*GOAL OF THE EXERCISE*: Once you reach the line containing "gray stick of" in the data below, restate each line word for word up to and including the one containing "gone | snow-white".

##### RECORDS TO USE #####

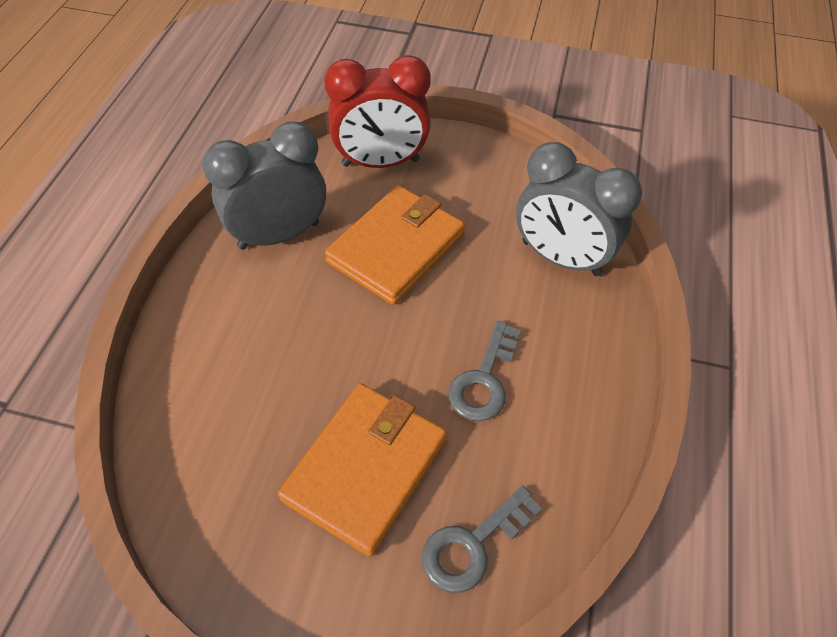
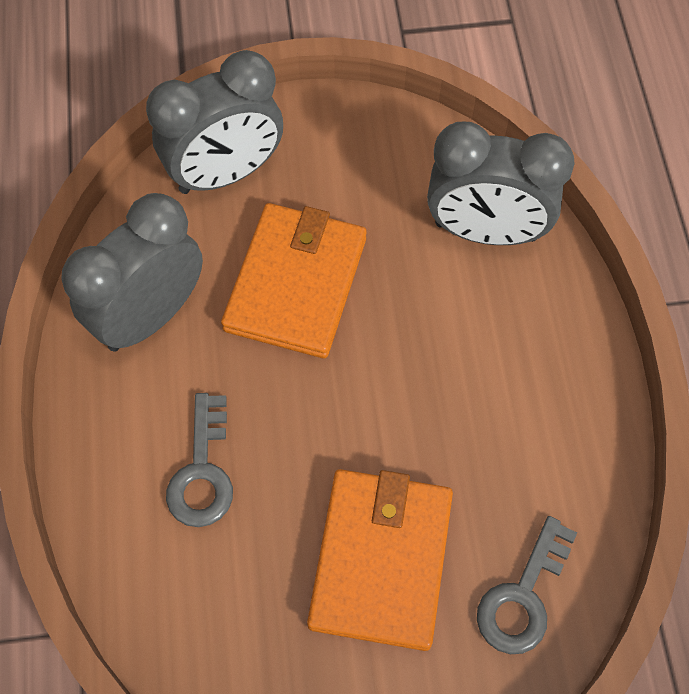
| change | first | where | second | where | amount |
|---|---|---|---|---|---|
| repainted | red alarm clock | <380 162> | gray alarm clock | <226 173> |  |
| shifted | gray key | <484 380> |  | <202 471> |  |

#####
##### RECORDS TO USE #####

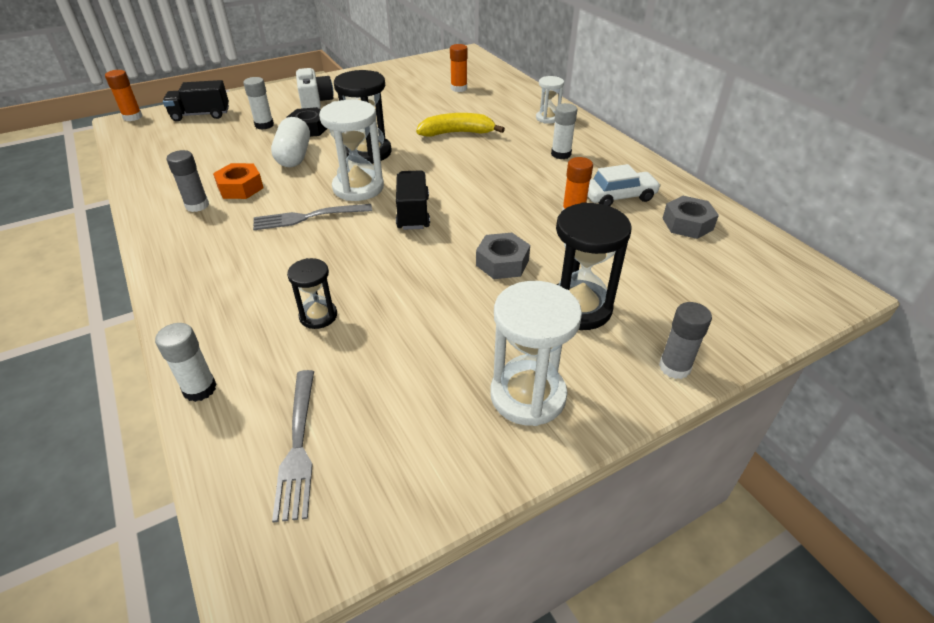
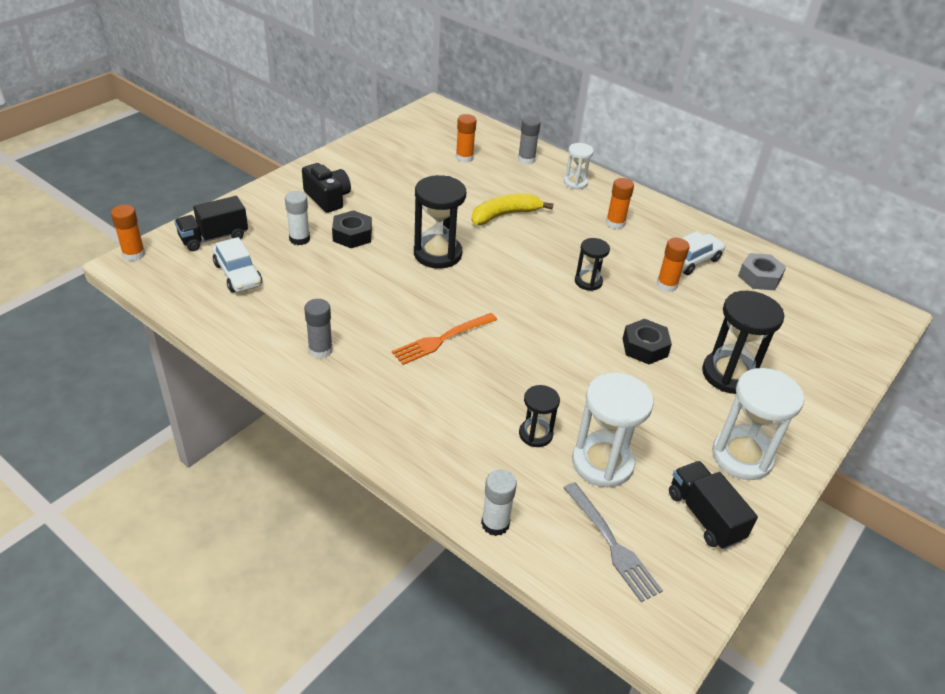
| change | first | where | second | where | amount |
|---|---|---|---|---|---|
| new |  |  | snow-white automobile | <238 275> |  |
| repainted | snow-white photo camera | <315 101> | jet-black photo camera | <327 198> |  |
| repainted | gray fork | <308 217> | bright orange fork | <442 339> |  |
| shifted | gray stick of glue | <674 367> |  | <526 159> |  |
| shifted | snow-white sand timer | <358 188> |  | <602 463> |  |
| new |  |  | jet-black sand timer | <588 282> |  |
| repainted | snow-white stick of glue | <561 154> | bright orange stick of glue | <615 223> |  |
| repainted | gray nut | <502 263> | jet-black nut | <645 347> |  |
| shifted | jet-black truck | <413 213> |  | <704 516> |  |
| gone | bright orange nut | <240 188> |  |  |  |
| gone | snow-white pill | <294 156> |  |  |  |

#####

*RESULT*:
| shifted | gray stick of glue | <674 367> |  | <526 159> |  |
| shifted | snow-white sand timer | <358 188> |  | <602 463> |  |
| new |  |  | jet-black sand timer | <588 282> |  |
| repainted | snow-white stick of glue | <561 154> | bright orange stick of glue | <615 223> |  |
| repainted | gray nut | <502 263> | jet-black nut | <645 347> |  |
| shifted | jet-black truck | <413 213> |  | <704 516> |  |
| gone | bright orange nut | <240 188> |  |  |  |
| gone | snow-white pill | <294 156> |  |  |  |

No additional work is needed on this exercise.